Exercise material:
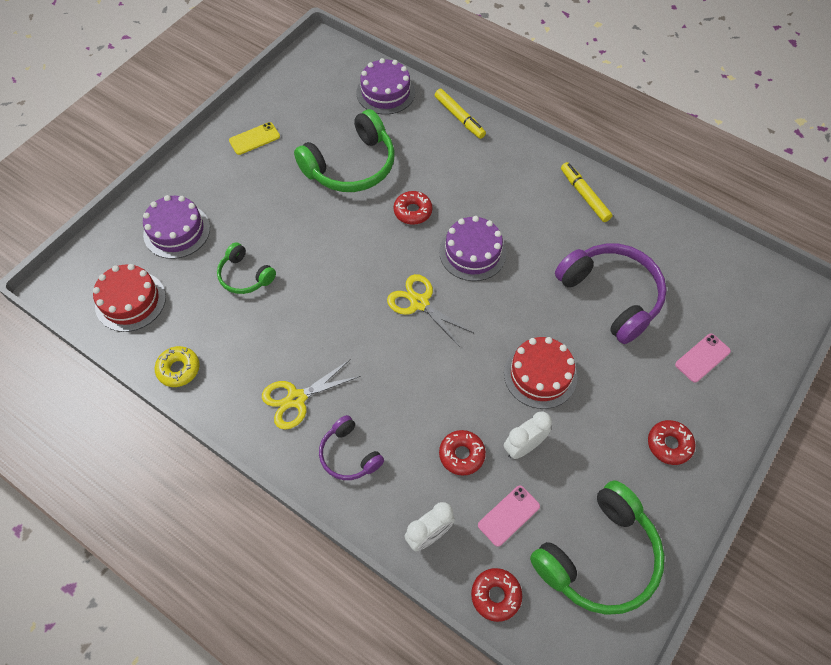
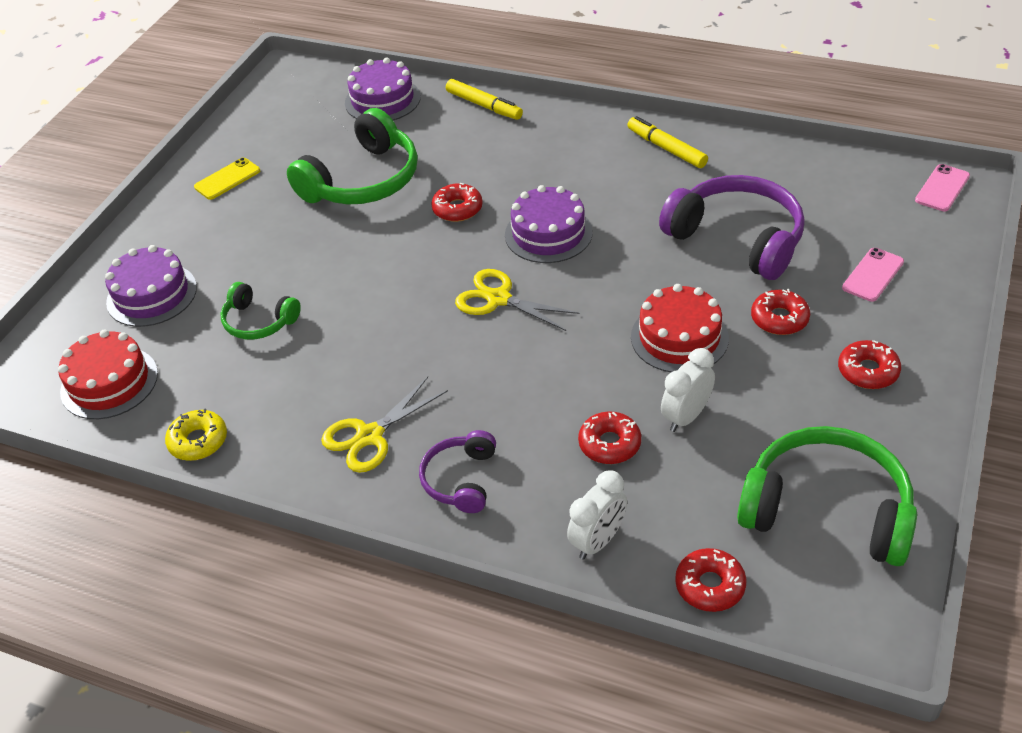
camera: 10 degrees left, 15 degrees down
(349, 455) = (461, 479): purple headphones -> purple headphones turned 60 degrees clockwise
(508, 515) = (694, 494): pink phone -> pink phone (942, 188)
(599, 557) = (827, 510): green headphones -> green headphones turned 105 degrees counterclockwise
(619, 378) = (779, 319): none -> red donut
* * *
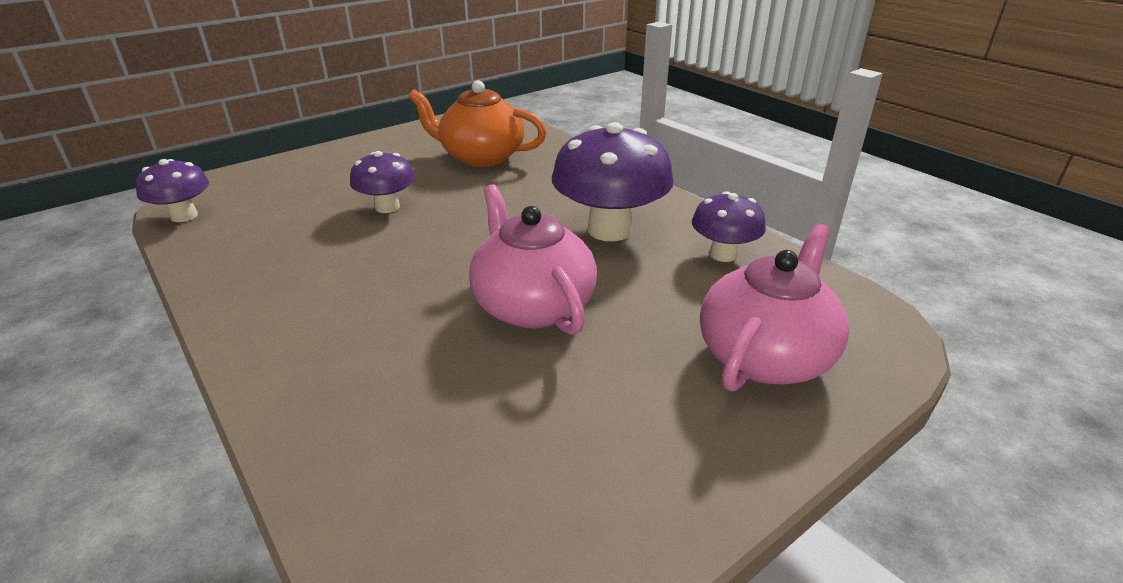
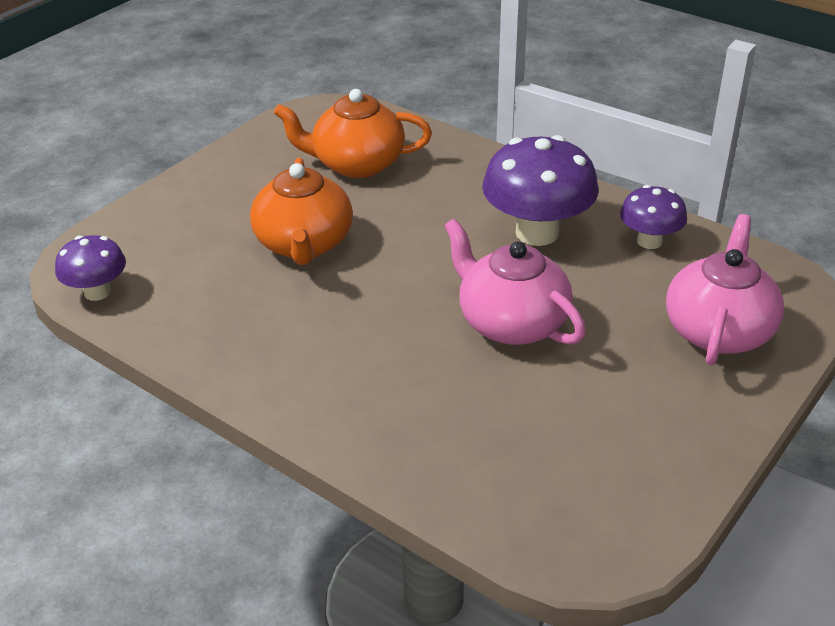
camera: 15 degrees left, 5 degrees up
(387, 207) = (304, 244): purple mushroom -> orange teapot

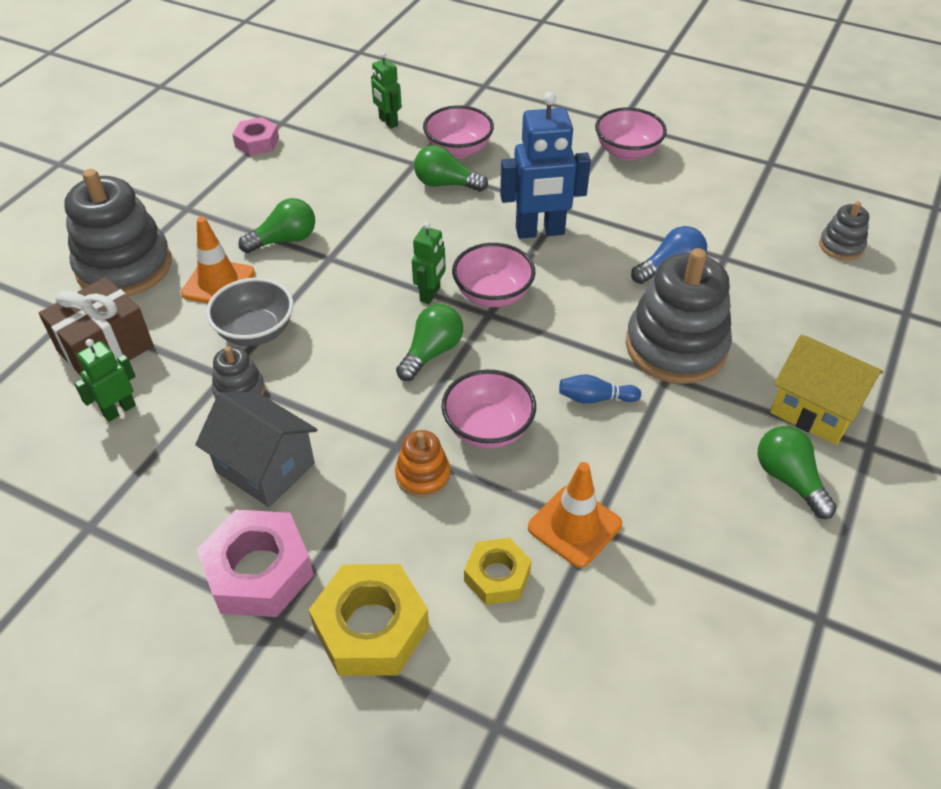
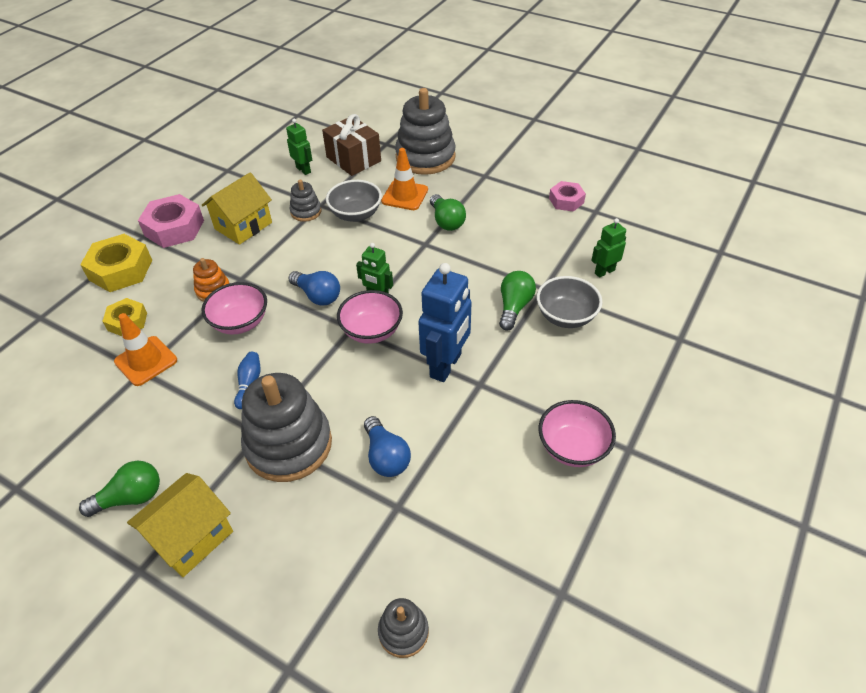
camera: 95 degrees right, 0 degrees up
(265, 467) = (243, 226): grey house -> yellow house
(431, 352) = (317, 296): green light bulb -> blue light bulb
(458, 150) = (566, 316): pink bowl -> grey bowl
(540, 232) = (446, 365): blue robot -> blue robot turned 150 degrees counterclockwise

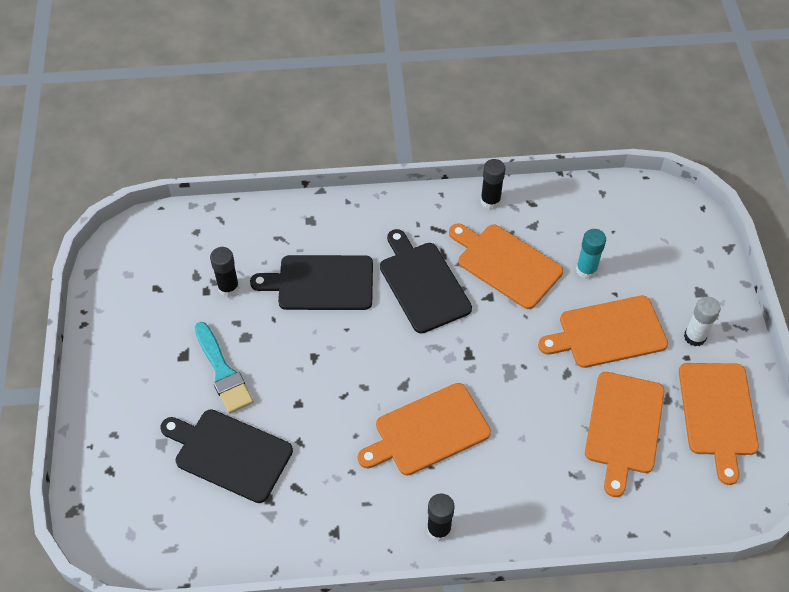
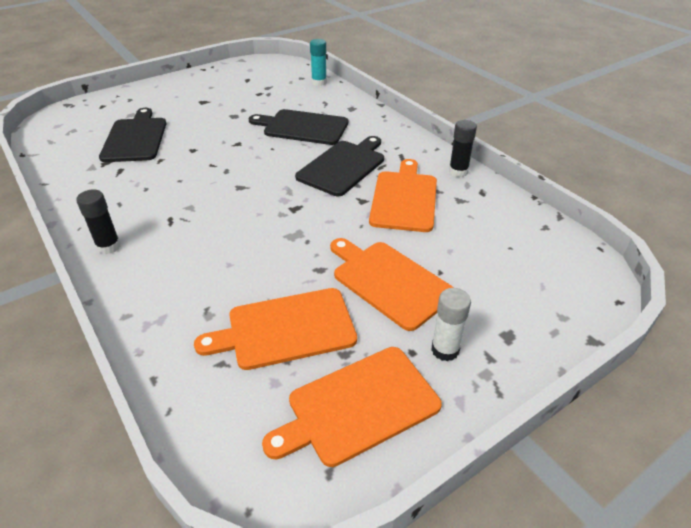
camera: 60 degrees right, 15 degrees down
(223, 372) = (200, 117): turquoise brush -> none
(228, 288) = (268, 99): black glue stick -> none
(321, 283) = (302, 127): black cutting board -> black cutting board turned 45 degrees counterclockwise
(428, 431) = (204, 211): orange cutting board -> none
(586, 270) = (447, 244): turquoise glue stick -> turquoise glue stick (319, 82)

What is needed: Write out, word for word, the stretch of entries that begins at the line with "(265, 467) = (243, 226): grey" and ends at the line with "(228, 288) = (268, 99): black". Pictures do not belong in it.

Exercise answer:
(265, 467) = (243, 226): grey house -> yellow house
(431, 352) = (317, 296): green light bulb -> blue light bulb
(458, 150) = (566, 316): pink bowl -> grey bowl
(540, 232) = (446, 365): blue robot -> blue robot turned 150 degrees counterclockwise

camera: 60 degrees right, 15 degrees down
(223, 372) = (200, 117): turquoise brush -> none
(228, 288) = (268, 99): black glue stick -> none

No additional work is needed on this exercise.